◆ Aim of the task: Your output must be the line containing "IMU1 pin SDA: D13 -> D2" followed by every later line in the entries below, all copied exactly.

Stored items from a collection
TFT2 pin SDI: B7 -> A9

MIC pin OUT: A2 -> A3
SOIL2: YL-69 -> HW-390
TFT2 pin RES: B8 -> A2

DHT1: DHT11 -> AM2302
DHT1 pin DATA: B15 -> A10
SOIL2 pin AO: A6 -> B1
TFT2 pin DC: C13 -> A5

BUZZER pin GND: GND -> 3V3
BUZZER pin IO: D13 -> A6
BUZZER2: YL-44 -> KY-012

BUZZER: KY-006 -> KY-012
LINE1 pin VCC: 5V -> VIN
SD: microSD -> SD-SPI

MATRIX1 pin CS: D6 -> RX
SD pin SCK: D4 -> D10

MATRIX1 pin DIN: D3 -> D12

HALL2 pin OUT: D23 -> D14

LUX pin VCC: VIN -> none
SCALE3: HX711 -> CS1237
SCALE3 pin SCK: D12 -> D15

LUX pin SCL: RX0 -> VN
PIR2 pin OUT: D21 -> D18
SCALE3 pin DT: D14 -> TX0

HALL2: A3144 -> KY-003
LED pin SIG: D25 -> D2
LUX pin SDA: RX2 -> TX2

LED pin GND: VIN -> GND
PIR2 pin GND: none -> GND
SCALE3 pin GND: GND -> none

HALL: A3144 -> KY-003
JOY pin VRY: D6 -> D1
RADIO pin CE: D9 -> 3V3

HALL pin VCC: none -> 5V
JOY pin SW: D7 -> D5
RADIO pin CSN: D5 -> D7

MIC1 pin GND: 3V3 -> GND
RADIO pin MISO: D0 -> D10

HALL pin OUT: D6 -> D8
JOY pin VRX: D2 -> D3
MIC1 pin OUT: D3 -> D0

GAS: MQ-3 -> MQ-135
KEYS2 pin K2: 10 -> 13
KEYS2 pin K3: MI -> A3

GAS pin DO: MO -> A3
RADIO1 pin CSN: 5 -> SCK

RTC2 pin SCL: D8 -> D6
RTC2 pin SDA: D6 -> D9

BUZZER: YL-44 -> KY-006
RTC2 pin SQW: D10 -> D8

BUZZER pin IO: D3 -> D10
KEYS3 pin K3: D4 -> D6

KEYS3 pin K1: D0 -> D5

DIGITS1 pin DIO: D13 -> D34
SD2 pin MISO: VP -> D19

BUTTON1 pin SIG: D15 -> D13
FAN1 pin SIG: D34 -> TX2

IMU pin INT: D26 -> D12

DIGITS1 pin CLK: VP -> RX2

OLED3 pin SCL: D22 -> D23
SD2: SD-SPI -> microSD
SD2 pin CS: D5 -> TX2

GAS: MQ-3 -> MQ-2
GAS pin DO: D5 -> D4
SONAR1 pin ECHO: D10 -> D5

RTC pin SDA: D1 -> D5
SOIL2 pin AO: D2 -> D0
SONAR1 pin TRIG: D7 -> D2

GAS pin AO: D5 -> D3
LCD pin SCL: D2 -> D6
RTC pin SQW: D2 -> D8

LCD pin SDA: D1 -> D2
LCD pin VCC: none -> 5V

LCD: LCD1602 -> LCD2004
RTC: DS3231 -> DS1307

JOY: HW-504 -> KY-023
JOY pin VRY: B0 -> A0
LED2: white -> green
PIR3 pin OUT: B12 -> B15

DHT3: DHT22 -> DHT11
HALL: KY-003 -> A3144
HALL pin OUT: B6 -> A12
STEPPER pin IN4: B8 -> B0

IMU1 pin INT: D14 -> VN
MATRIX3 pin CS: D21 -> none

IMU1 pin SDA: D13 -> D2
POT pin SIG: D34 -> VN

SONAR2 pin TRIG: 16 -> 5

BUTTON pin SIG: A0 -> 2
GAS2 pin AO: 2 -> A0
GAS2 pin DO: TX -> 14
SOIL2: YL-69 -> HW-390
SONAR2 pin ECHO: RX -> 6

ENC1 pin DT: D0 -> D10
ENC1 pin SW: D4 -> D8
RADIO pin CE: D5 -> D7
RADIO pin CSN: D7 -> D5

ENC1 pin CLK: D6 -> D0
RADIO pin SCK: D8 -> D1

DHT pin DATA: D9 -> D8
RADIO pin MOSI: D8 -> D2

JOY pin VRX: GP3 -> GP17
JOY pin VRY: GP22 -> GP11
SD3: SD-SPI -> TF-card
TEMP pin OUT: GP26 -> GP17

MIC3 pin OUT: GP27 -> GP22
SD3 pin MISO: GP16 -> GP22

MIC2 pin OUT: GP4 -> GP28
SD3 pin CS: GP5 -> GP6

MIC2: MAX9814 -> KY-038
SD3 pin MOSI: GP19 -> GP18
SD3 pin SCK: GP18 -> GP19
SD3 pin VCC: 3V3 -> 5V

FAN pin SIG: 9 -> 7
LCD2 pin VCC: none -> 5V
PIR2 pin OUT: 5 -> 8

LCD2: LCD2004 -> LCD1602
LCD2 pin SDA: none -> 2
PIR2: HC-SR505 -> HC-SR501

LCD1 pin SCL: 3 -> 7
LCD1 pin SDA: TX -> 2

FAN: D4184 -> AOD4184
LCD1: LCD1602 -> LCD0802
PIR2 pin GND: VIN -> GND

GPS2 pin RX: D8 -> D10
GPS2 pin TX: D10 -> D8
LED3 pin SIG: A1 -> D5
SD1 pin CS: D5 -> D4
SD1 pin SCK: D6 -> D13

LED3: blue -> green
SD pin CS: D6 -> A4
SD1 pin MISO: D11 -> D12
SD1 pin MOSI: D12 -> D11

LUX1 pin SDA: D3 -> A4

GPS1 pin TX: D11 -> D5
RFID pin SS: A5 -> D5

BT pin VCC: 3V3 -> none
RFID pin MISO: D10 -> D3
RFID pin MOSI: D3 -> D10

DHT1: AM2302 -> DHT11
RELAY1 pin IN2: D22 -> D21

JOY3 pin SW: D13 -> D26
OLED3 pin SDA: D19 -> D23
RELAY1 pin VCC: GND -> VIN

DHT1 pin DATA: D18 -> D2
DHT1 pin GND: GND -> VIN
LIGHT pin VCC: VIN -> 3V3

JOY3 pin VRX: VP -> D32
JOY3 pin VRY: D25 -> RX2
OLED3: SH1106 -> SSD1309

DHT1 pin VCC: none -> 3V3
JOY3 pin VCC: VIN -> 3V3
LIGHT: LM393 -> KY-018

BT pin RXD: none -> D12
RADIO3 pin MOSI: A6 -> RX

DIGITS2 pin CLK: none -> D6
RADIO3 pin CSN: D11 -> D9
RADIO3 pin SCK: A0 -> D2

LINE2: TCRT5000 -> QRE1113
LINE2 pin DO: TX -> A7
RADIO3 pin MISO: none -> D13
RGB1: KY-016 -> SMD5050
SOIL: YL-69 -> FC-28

◆ Response to the task:
IMU1 pin SDA: D13 -> D2
POT pin SIG: D34 -> VN

SONAR2 pin TRIG: 16 -> 5

BUTTON pin SIG: A0 -> 2
GAS2 pin AO: 2 -> A0
GAS2 pin DO: TX -> 14
SOIL2: YL-69 -> HW-390
SONAR2 pin ECHO: RX -> 6

ENC1 pin DT: D0 -> D10
ENC1 pin SW: D4 -> D8
RADIO pin CE: D5 -> D7
RADIO pin CSN: D7 -> D5

ENC1 pin CLK: D6 -> D0
RADIO pin SCK: D8 -> D1

DHT pin DATA: D9 -> D8
RADIO pin MOSI: D8 -> D2

JOY pin VRX: GP3 -> GP17
JOY pin VRY: GP22 -> GP11
SD3: SD-SPI -> TF-card
TEMP pin OUT: GP26 -> GP17

MIC3 pin OUT: GP27 -> GP22
SD3 pin MISO: GP16 -> GP22

MIC2 pin OUT: GP4 -> GP28
SD3 pin CS: GP5 -> GP6

MIC2: MAX9814 -> KY-038
SD3 pin MOSI: GP19 -> GP18
SD3 pin SCK: GP18 -> GP19
SD3 pin VCC: 3V3 -> 5V

FAN pin SIG: 9 -> 7
LCD2 pin VCC: none -> 5V
PIR2 pin OUT: 5 -> 8

LCD2: LCD2004 -> LCD1602
LCD2 pin SDA: none -> 2
PIR2: HC-SR505 -> HC-SR501

LCD1 pin SCL: 3 -> 7
LCD1 pin SDA: TX -> 2

FAN: D4184 -> AOD4184
LCD1: LCD1602 -> LCD0802
PIR2 pin GND: VIN -> GND

GPS2 pin RX: D8 -> D10
GPS2 pin TX: D10 -> D8
LED3 pin SIG: A1 -> D5
SD1 pin CS: D5 -> D4
SD1 pin SCK: D6 -> D13

LED3: blue -> green
SD pin CS: D6 -> A4
SD1 pin MISO: D11 -> D12
SD1 pin MOSI: D12 -> D11

LUX1 pin SDA: D3 -> A4

GPS1 pin TX: D11 -> D5
RFID pin SS: A5 -> D5

BT pin VCC: 3V3 -> none
RFID pin MISO: D10 -> D3
RFID pin MOSI: D3 -> D10

DHT1: AM2302 -> DHT11
RELAY1 pin IN2: D22 -> D21

JOY3 pin SW: D13 -> D26
OLED3 pin SDA: D19 -> D23
RELAY1 pin VCC: GND -> VIN

DHT1 pin DATA: D18 -> D2
DHT1 pin GND: GND -> VIN
LIGHT pin VCC: VIN -> 3V3

JOY3 pin VRX: VP -> D32
JOY3 pin VRY: D25 -> RX2
OLED3: SH1106 -> SSD1309

DHT1 pin VCC: none -> 3V3
JOY3 pin VCC: VIN -> 3V3
LIGHT: LM393 -> KY-018

BT pin RXD: none -> D12
RADIO3 pin MOSI: A6 -> RX

DIGITS2 pin CLK: none -> D6
RADIO3 pin CSN: D11 -> D9
RADIO3 pin SCK: A0 -> D2

LINE2: TCRT5000 -> QRE1113
LINE2 pin DO: TX -> A7
RADIO3 pin MISO: none -> D13
RGB1: KY-016 -> SMD5050
SOIL: YL-69 -> FC-28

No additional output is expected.